» **Your task**
Entries follow. Give back exactly the lines starting at the one containing "blue brick G1:H1 level 1 -> none" and ending at the one containing "orange slope K5:L6", and no other lines.

» **Entries provided**
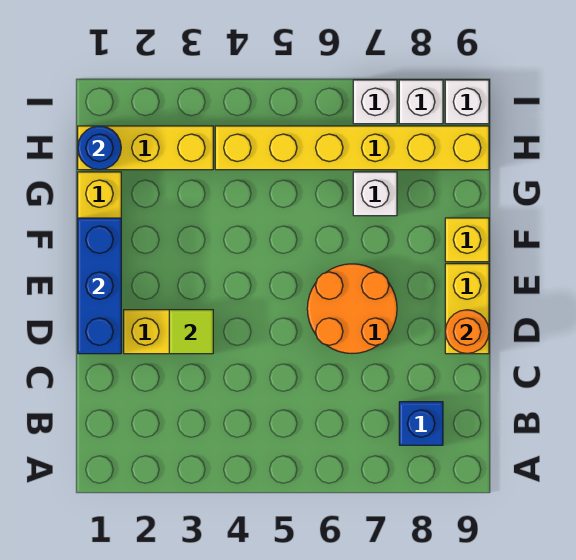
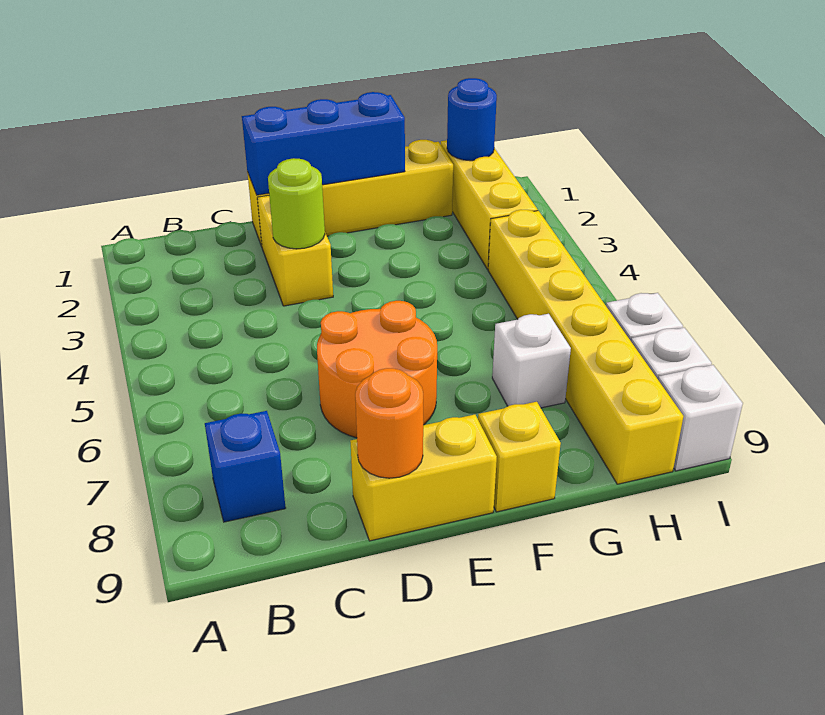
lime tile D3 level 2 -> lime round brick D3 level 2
==
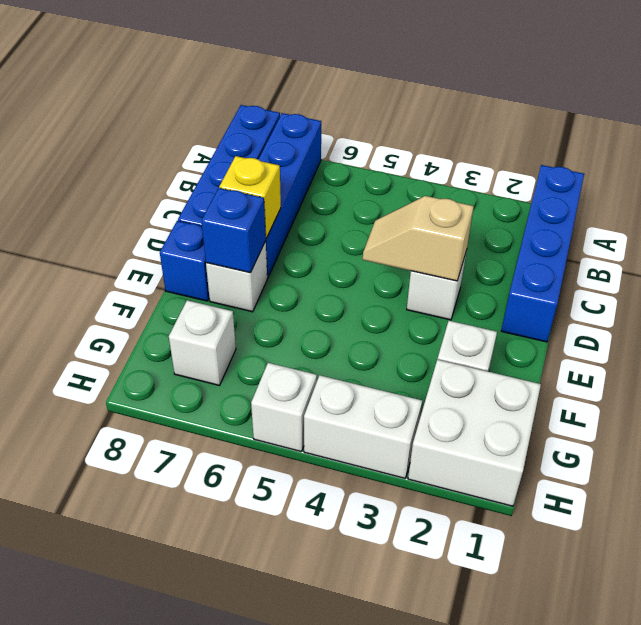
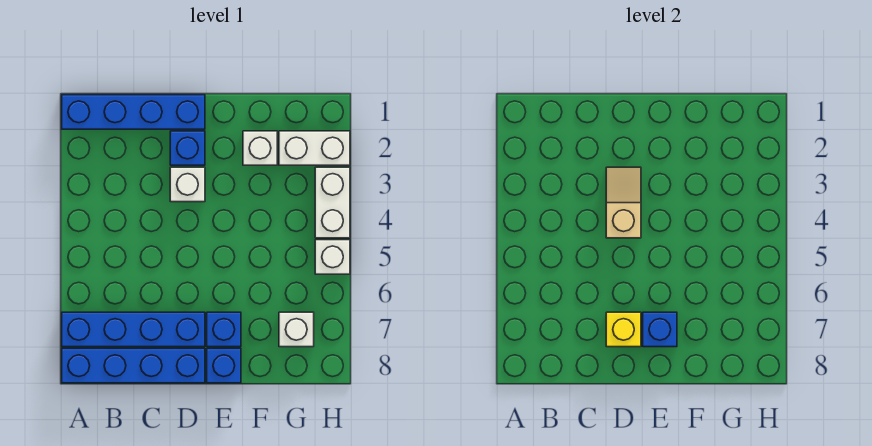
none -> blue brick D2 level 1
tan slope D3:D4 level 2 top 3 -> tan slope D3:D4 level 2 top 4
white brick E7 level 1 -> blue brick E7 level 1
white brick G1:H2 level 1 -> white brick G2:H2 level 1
* * *
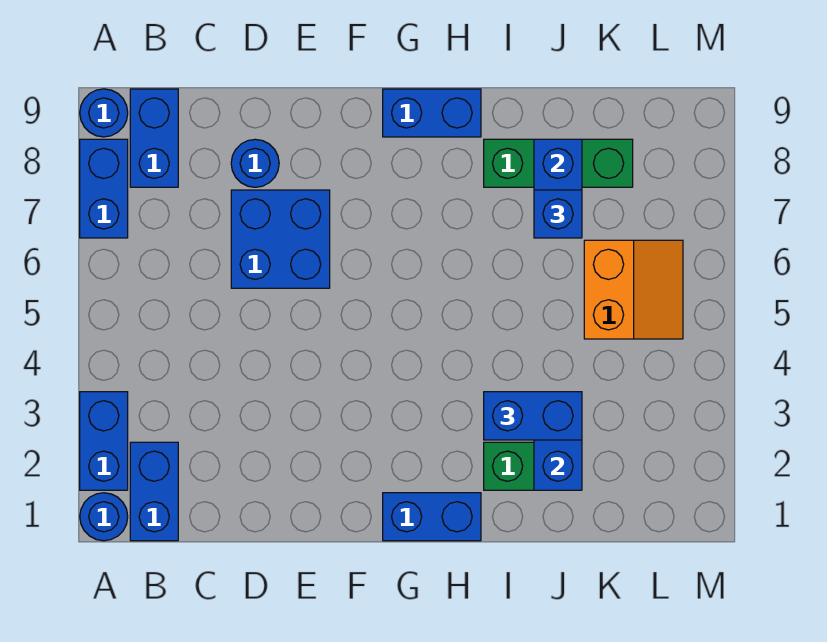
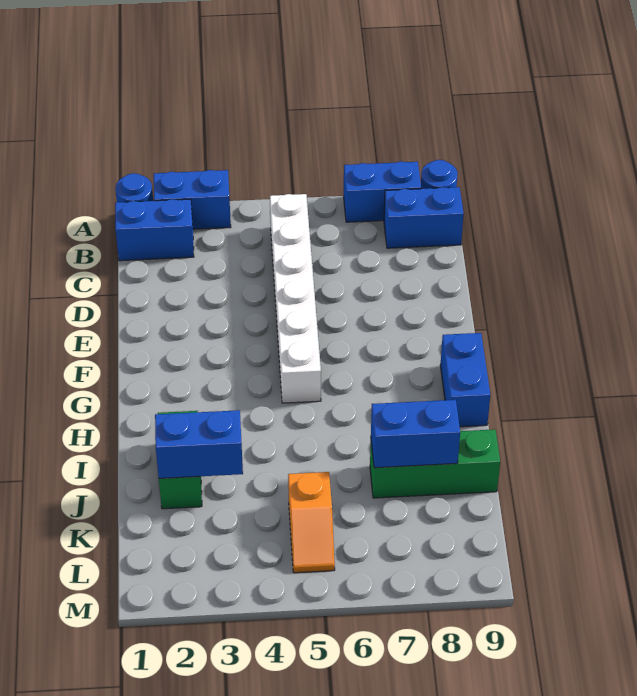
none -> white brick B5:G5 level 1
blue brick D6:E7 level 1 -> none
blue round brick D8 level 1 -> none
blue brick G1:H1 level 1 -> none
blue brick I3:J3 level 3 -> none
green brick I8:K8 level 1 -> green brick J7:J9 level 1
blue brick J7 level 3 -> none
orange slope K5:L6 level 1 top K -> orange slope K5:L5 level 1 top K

» **Answer to the problem**
blue brick G1:H1 level 1 -> none
blue brick I3:J3 level 3 -> none
green brick I8:K8 level 1 -> green brick J7:J9 level 1
blue brick J7 level 3 -> none
orange slope K5:L6 level 1 top K -> orange slope K5:L5 level 1 top K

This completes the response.